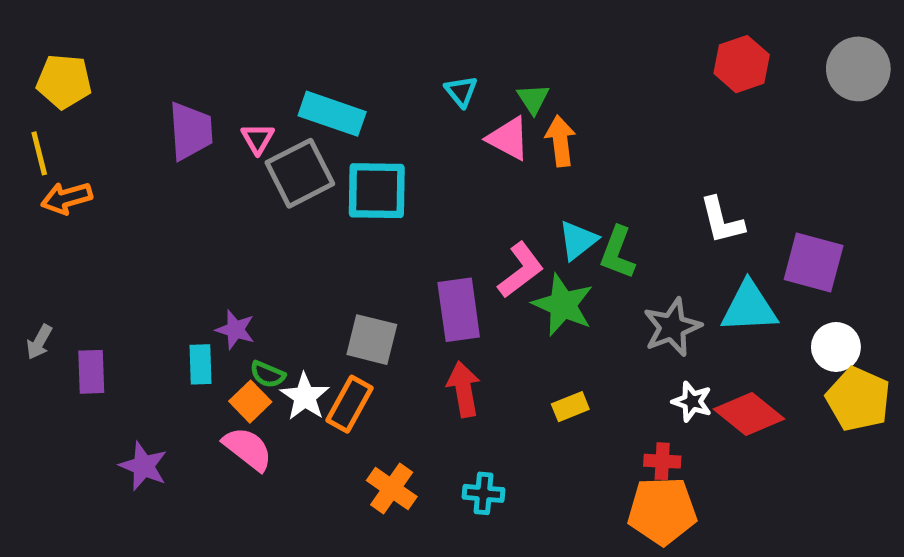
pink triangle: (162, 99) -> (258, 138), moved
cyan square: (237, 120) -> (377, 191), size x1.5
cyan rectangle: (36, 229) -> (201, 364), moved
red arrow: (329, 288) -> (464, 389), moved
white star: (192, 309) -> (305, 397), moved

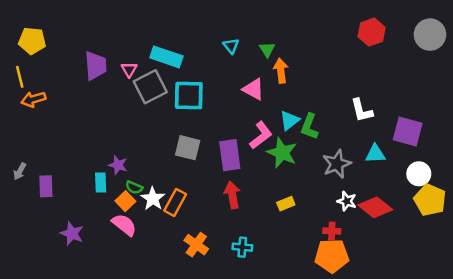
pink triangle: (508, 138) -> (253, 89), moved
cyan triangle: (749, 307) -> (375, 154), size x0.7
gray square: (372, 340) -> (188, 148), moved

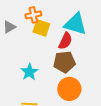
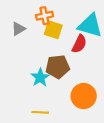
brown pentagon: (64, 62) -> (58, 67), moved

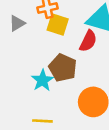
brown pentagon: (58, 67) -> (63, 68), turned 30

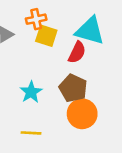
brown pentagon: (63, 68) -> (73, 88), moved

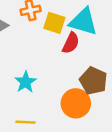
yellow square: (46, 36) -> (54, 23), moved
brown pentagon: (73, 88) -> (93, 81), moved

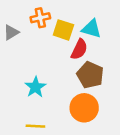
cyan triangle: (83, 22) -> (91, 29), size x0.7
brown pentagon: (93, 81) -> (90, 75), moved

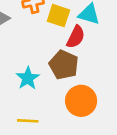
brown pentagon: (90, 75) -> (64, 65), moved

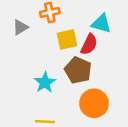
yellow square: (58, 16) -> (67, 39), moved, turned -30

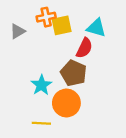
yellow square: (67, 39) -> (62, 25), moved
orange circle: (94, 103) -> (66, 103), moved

▬▬▬▬▬▬▬▬▬▬

• **REQUIREMENT**
Copy every line of the data above in which the string "size" appears.

• **SOLUTION TO THIS TASK**
cyan square: (237, 120) -> (377, 191), size x1.5
cyan triangle: (749, 307) -> (375, 154), size x0.7
cyan triangle: (83, 22) -> (91, 29), size x0.7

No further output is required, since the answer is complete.